- WORK ITEM -
After locating the line that contains "white domino [339,276,400,314] -> none", restate it and each later line word for word through the end of the records.

- RECORDED DATA -

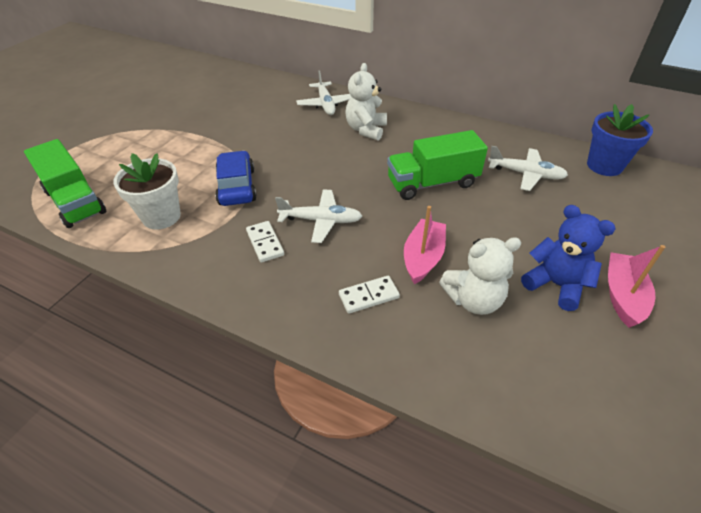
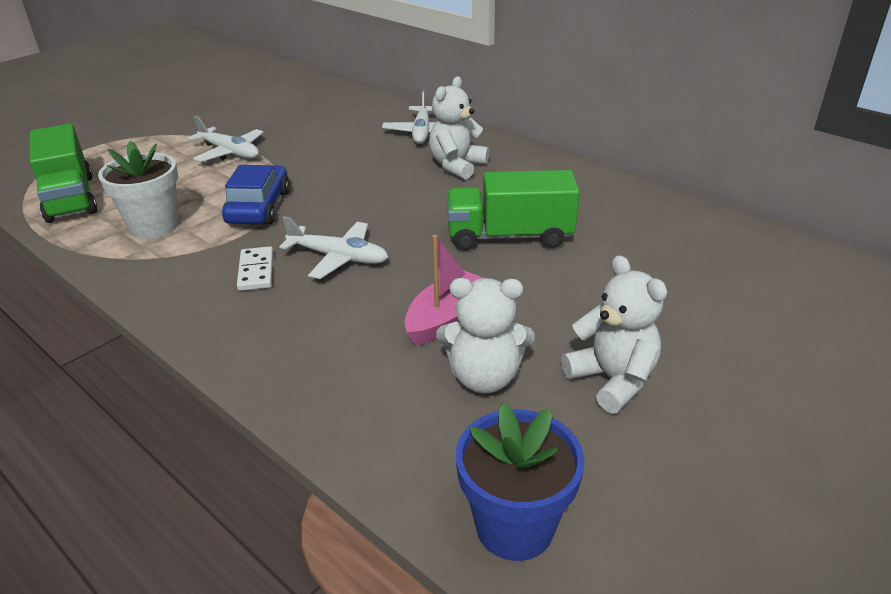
camera: 15 degrees right, 10 degrees down
white domino [339,276,400,314] -> none
white plane [488,146,568,191] -> white plane moved to [187,116,264,162]
blue teddy bear [521,205,616,311] -> white teddy bear [561,255,667,413]
blue flower pot [587,104,653,176] -> blue flower pot moved to [456,403,585,561]
pink boat [608,245,665,328] -> none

- ANSWER SECTION -
white domino [339,276,400,314] -> none
white plane [488,146,568,191] -> white plane moved to [187,116,264,162]
blue teddy bear [521,205,616,311] -> white teddy bear [561,255,667,413]
blue flower pot [587,104,653,176] -> blue flower pot moved to [456,403,585,561]
pink boat [608,245,665,328] -> none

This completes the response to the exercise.